Extracted records:
++++
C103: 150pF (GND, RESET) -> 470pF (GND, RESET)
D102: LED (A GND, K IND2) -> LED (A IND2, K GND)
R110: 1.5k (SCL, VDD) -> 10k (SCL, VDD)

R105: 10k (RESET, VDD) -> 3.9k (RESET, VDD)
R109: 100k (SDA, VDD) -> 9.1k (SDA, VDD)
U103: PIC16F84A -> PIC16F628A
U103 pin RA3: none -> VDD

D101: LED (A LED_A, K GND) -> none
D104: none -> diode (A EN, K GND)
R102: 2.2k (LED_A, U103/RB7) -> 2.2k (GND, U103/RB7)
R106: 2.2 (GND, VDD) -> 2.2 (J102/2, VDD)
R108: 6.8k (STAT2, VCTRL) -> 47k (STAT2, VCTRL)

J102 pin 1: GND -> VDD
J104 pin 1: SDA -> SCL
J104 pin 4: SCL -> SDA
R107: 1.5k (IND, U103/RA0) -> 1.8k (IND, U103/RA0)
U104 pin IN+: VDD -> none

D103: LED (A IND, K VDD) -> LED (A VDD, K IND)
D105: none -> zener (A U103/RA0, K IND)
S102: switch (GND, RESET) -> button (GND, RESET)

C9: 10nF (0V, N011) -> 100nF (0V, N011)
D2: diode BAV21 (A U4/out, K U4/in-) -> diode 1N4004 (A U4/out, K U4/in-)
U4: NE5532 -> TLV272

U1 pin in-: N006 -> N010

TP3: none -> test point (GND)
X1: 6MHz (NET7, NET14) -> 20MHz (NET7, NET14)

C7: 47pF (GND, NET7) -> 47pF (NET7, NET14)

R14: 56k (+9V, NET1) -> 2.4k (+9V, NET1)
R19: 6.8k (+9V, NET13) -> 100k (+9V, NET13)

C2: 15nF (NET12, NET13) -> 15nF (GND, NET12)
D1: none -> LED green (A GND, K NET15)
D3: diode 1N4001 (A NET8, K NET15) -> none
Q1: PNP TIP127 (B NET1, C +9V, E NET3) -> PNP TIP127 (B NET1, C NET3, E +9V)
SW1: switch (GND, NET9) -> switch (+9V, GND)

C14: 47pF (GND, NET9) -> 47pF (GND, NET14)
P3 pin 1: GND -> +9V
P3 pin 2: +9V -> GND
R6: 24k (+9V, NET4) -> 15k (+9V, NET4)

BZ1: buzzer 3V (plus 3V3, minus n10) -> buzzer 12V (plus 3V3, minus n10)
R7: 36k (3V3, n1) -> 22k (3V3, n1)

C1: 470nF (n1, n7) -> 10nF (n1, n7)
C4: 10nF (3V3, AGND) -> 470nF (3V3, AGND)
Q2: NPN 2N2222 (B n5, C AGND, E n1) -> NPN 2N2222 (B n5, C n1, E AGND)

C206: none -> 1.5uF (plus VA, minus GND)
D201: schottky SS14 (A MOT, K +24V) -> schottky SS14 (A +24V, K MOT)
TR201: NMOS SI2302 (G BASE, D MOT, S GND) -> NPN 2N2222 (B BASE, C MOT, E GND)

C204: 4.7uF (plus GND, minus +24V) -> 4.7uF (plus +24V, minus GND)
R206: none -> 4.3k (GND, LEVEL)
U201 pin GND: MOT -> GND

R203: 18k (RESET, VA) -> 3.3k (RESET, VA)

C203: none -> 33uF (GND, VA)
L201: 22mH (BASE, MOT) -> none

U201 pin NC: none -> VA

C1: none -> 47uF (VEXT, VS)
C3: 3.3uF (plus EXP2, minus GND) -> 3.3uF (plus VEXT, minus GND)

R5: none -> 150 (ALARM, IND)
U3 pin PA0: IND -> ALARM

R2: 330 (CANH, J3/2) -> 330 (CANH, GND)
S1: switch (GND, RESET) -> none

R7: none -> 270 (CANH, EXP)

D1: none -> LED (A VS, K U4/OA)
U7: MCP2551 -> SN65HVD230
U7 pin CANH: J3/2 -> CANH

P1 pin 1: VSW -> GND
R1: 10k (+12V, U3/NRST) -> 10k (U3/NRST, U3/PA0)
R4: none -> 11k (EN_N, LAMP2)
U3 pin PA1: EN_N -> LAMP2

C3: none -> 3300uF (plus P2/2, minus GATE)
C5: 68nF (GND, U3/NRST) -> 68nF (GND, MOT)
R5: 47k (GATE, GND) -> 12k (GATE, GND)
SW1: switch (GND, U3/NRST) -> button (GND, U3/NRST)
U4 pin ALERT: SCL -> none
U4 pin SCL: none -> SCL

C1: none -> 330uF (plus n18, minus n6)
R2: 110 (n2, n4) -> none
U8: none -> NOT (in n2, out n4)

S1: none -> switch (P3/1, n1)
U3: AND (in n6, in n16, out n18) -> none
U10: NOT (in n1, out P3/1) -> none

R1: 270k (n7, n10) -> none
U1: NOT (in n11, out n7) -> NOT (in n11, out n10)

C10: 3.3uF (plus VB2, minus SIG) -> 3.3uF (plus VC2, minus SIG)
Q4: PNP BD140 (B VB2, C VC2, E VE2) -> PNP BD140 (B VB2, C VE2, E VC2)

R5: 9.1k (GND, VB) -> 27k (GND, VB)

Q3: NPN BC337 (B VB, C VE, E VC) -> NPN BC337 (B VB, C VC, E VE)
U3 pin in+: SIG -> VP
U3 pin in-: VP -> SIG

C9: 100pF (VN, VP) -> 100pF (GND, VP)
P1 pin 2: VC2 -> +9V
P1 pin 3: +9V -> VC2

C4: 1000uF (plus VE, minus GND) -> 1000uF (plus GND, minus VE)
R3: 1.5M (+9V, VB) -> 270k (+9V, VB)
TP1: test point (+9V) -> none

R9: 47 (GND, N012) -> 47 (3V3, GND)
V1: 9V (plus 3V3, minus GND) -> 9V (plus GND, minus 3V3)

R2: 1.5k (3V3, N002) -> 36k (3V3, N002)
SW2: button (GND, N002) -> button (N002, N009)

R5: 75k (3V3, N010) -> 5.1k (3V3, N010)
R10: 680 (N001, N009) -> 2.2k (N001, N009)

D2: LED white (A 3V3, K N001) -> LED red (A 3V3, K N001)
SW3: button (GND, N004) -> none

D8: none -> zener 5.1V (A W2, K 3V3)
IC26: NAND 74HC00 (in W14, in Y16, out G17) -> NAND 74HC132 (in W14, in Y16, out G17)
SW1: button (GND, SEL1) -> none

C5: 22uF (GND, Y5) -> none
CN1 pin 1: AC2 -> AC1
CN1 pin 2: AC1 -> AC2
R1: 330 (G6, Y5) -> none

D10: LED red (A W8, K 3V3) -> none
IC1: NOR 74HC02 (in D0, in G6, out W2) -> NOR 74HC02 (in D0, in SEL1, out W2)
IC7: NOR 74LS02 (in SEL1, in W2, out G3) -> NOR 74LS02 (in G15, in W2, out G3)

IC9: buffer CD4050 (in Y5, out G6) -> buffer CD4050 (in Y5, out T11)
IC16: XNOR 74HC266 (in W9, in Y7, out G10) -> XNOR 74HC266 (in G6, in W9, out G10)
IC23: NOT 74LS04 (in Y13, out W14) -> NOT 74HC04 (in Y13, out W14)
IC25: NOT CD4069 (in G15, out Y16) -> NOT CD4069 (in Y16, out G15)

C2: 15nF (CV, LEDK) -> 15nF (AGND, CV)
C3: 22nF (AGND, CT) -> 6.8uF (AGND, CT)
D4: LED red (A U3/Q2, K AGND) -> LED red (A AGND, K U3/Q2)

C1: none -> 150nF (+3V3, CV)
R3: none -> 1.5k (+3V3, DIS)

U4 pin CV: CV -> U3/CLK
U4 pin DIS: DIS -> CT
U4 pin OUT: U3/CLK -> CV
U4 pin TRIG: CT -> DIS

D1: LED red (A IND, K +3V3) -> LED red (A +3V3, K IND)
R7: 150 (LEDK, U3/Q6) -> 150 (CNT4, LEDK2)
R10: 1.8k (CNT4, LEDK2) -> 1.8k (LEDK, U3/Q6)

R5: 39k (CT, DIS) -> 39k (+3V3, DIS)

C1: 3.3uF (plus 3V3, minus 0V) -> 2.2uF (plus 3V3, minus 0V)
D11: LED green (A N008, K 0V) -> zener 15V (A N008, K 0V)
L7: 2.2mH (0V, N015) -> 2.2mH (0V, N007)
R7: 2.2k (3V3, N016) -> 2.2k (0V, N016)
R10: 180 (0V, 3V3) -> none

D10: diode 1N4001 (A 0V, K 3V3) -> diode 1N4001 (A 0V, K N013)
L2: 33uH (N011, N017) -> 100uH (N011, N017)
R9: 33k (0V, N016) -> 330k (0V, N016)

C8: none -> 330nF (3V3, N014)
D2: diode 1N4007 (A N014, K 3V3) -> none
++++
TASK OBJECTIVE:
Output the line bearing "U4 pin OUT: U3/CLK -> CV" along with all the lines after it through the end of the entries, exactly, and no other lines.

EXERCISE SOLUTION:
U4 pin OUT: U3/CLK -> CV
U4 pin TRIG: CT -> DIS

D1: LED red (A IND, K +3V3) -> LED red (A +3V3, K IND)
R7: 150 (LEDK, U3/Q6) -> 150 (CNT4, LEDK2)
R10: 1.8k (CNT4, LEDK2) -> 1.8k (LEDK, U3/Q6)

R5: 39k (CT, DIS) -> 39k (+3V3, DIS)

C1: 3.3uF (plus 3V3, minus 0V) -> 2.2uF (plus 3V3, minus 0V)
D11: LED green (A N008, K 0V) -> zener 15V (A N008, K 0V)
L7: 2.2mH (0V, N015) -> 2.2mH (0V, N007)
R7: 2.2k (3V3, N016) -> 2.2k (0V, N016)
R10: 180 (0V, 3V3) -> none

D10: diode 1N4001 (A 0V, K 3V3) -> diode 1N4001 (A 0V, K N013)
L2: 33uH (N011, N017) -> 100uH (N011, N017)
R9: 33k (0V, N016) -> 330k (0V, N016)

C8: none -> 330nF (3V3, N014)
D2: diode 1N4007 (A N014, K 3V3) -> none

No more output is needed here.